Work required: Below are records with pictures; copy word for word only the lines between the line with "U1: TLV70033 -> RT9013" and the line with "R3: 24k (5V, NET11) -> 33k (5V, NET11)", inclusive, and drop the pictures.

#### Data extracts

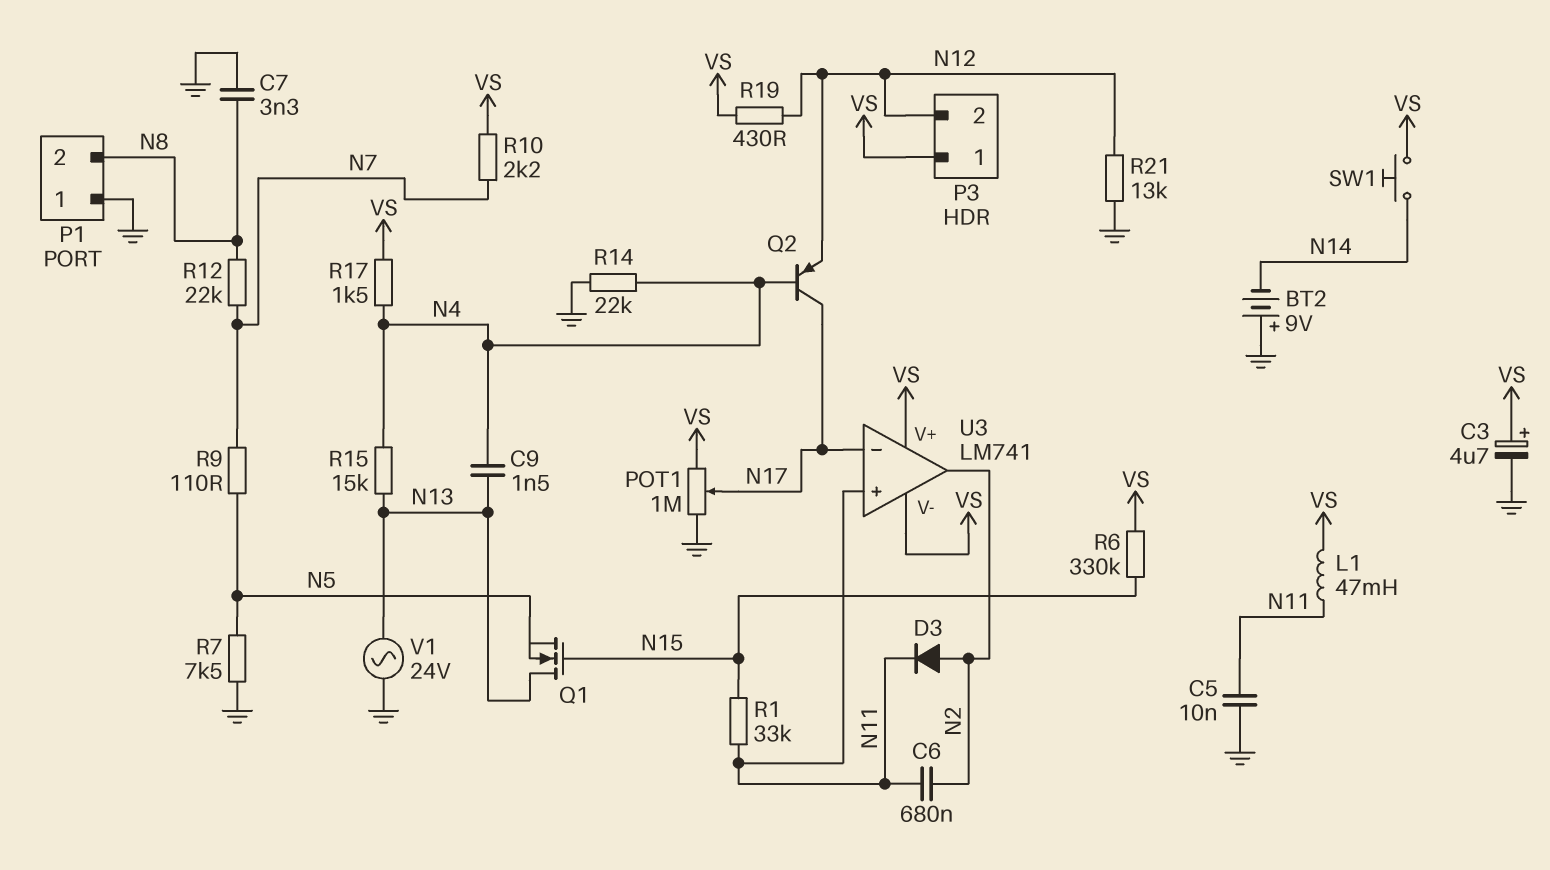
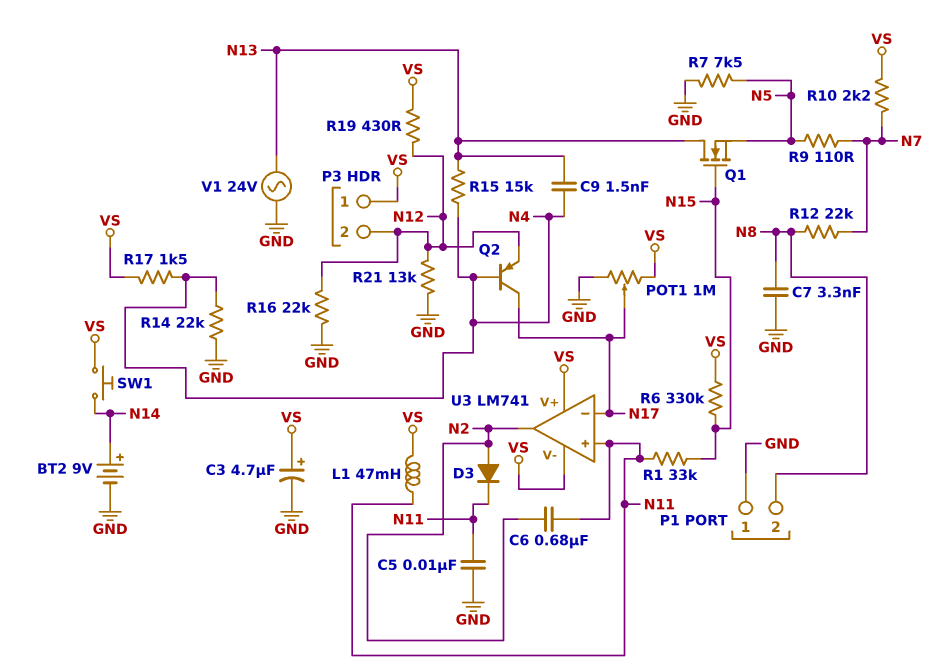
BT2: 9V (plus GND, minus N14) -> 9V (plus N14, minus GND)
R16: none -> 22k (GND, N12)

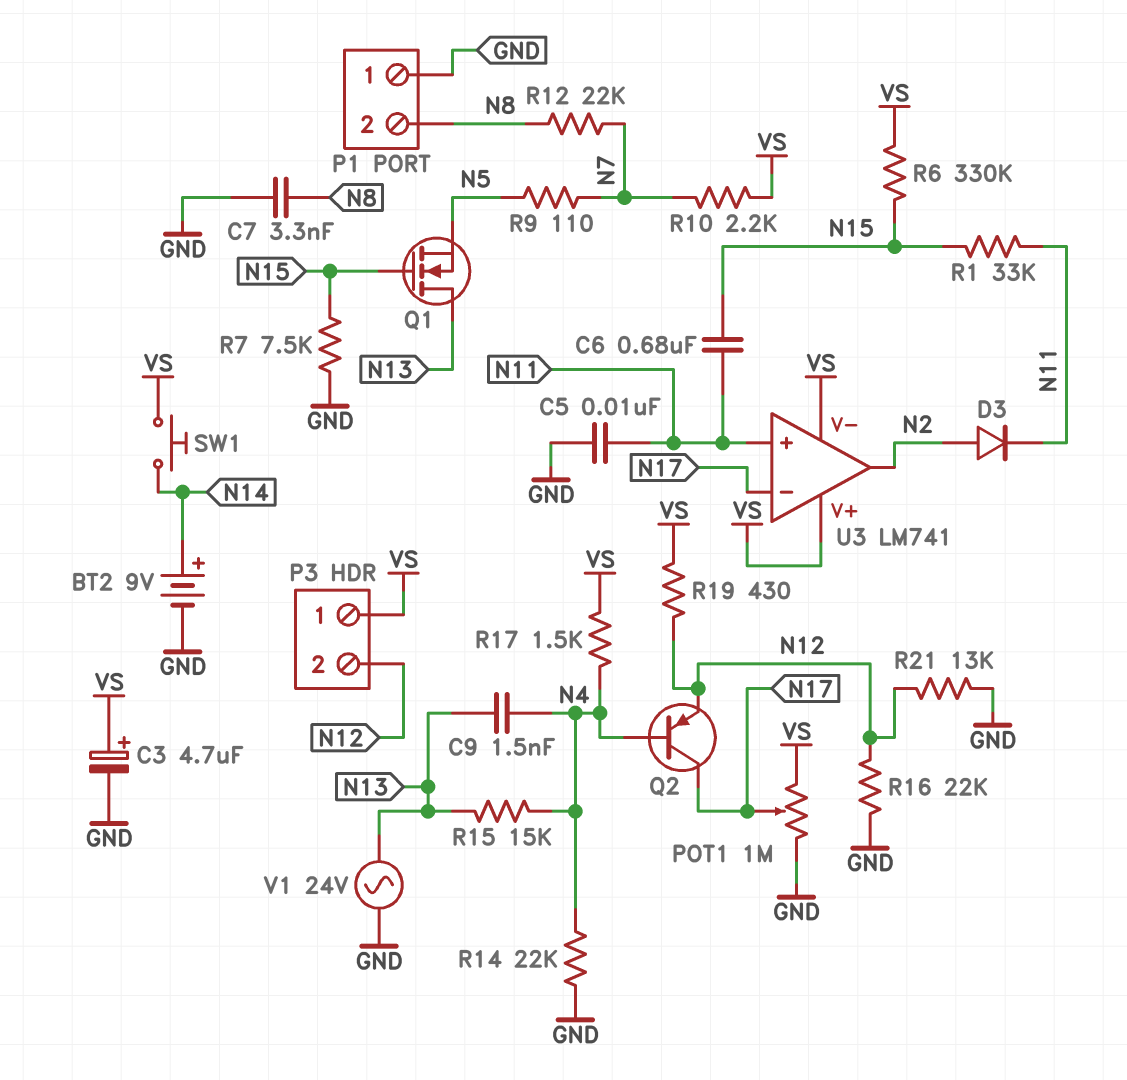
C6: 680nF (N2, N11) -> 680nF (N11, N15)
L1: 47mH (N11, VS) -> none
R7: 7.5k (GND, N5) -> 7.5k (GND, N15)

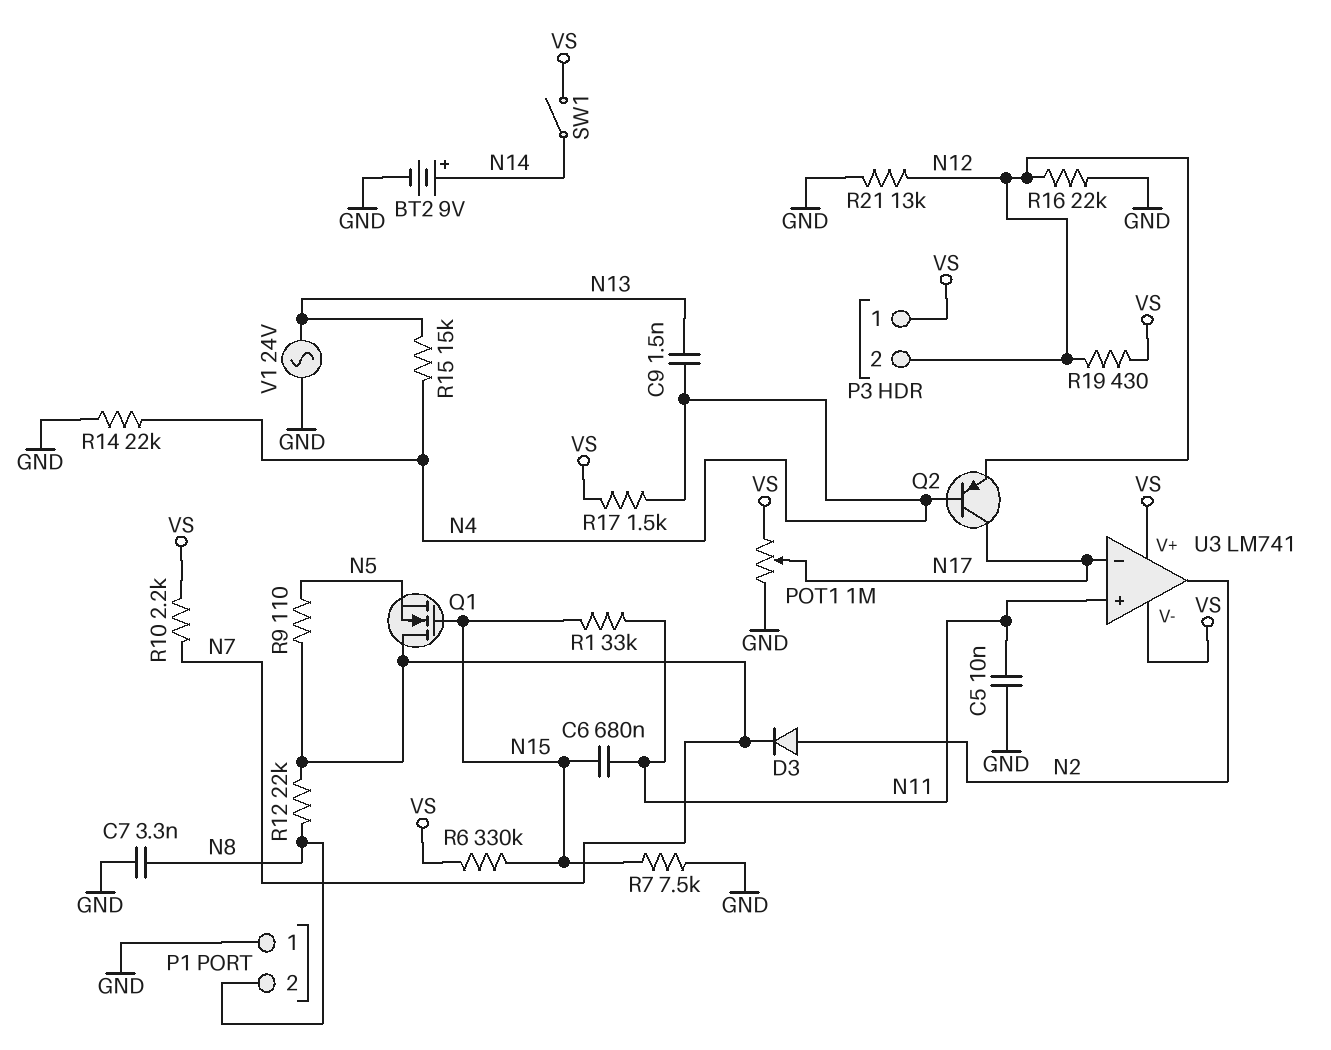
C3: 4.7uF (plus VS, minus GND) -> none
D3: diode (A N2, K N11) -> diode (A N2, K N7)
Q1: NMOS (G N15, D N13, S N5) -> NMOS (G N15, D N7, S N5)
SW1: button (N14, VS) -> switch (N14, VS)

########
#### Data extracts

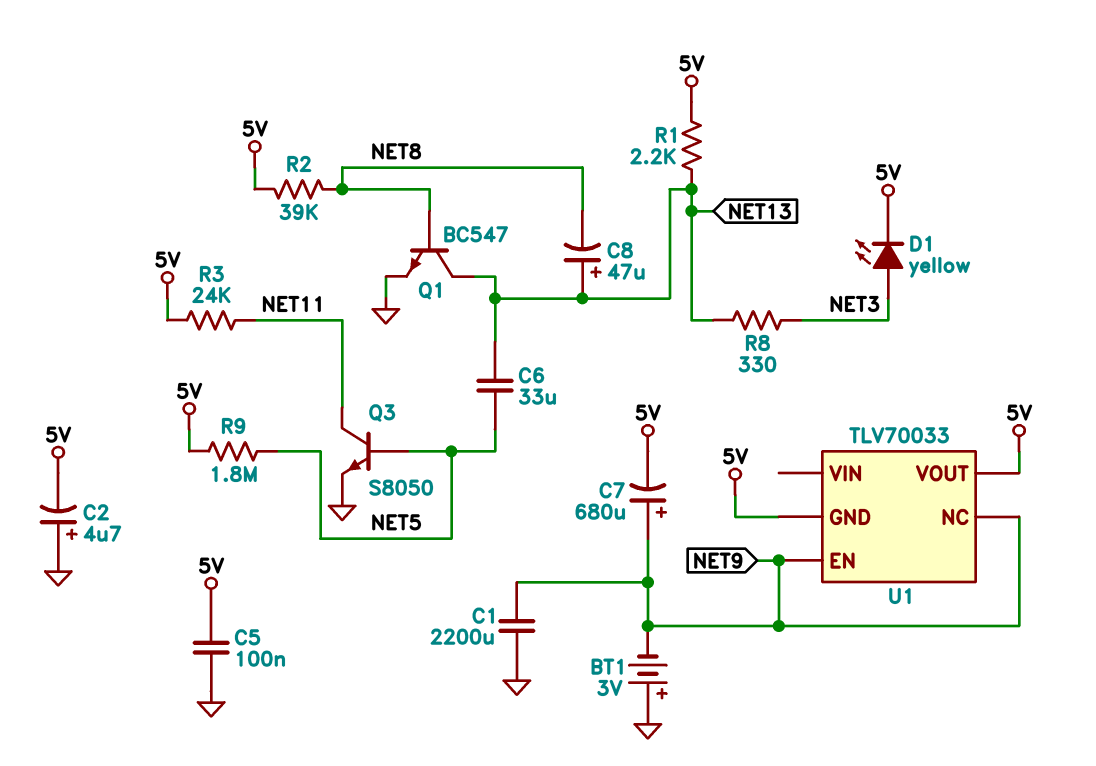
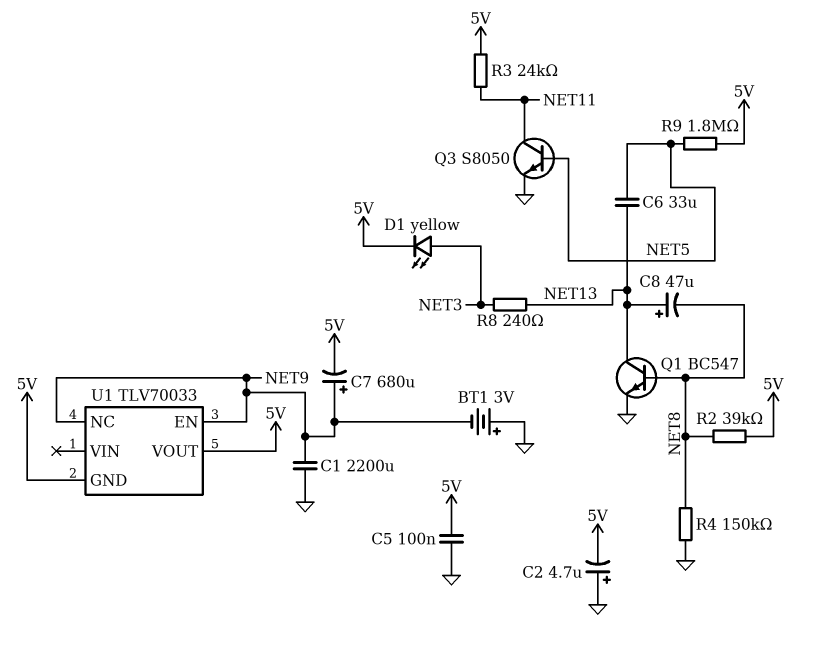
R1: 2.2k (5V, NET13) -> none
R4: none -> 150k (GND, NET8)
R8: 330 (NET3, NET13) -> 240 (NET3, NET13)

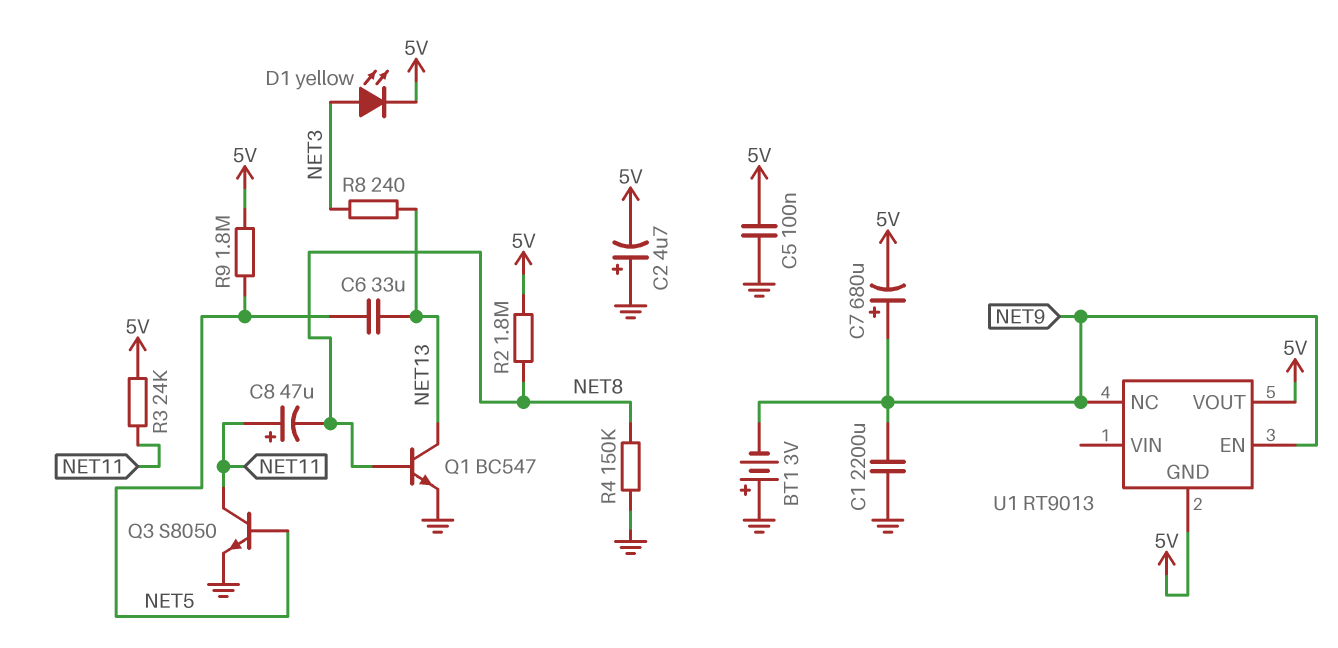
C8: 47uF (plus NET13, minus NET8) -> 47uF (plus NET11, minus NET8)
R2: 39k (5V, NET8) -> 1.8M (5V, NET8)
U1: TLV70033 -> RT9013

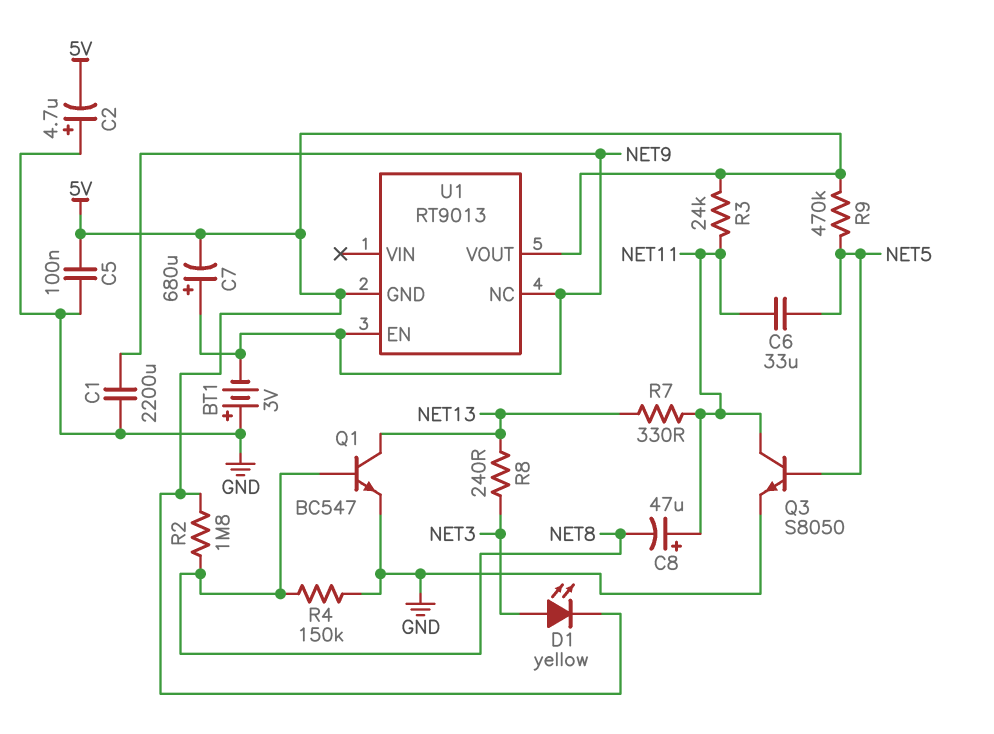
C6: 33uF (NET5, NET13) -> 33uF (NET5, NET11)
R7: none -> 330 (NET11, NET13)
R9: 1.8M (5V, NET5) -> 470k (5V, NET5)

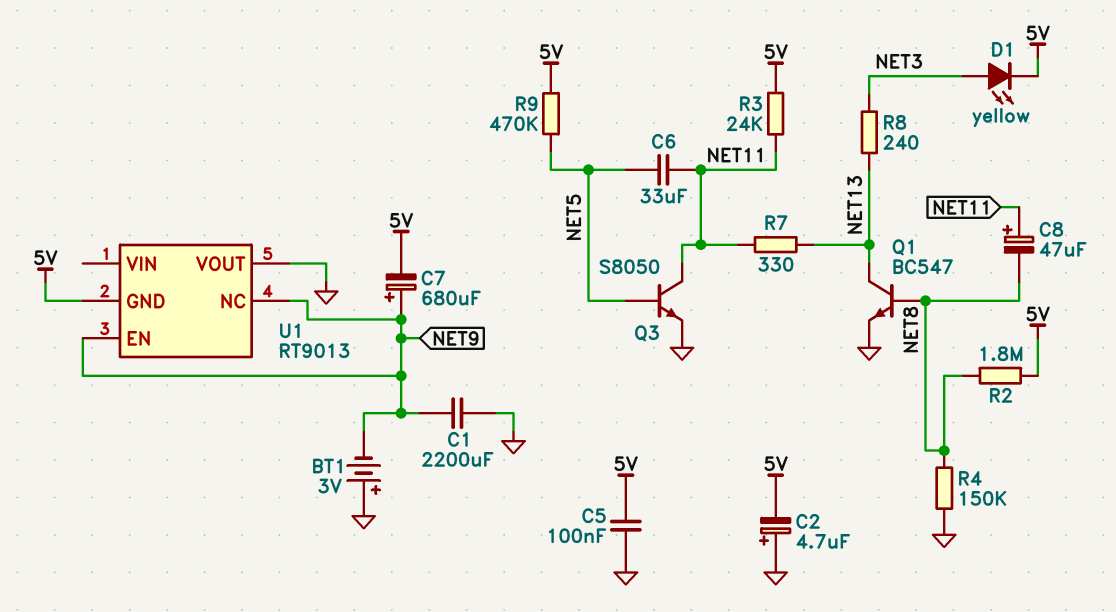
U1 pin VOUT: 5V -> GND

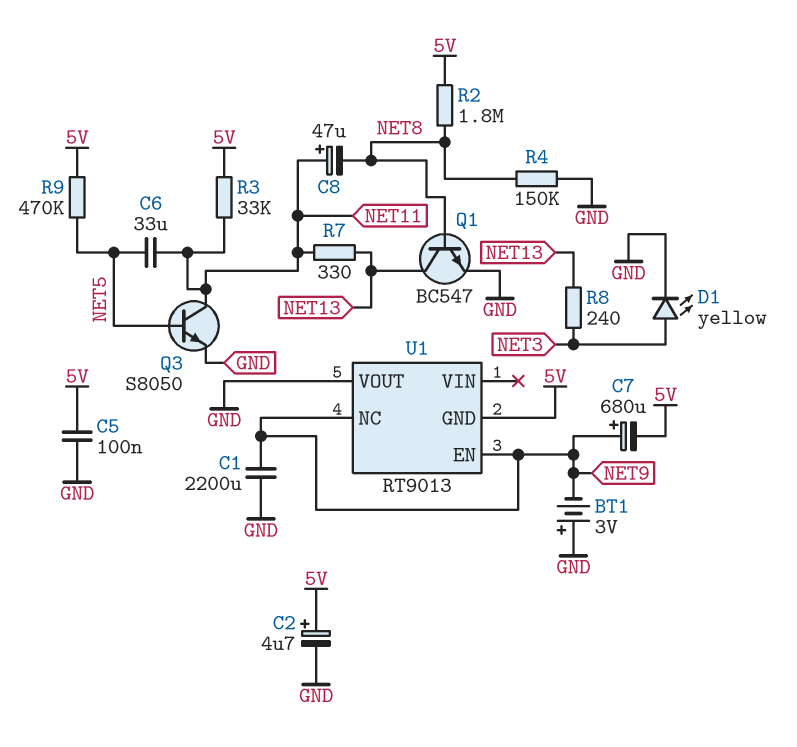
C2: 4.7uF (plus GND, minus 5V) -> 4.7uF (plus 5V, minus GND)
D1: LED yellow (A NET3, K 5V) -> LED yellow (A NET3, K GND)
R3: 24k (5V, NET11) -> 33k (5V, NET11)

########

Result for this exercise:
U1: TLV70033 -> RT9013

C6: 33uF (NET5, NET13) -> 33uF (NET5, NET11)
R7: none -> 330 (NET11, NET13)
R9: 1.8M (5V, NET5) -> 470k (5V, NET5)

U1 pin VOUT: 5V -> GND

C2: 4.7uF (plus GND, minus 5V) -> 4.7uF (plus 5V, minus GND)
D1: LED yellow (A NET3, K 5V) -> LED yellow (A NET3, K GND)
R3: 24k (5V, NET11) -> 33k (5V, NET11)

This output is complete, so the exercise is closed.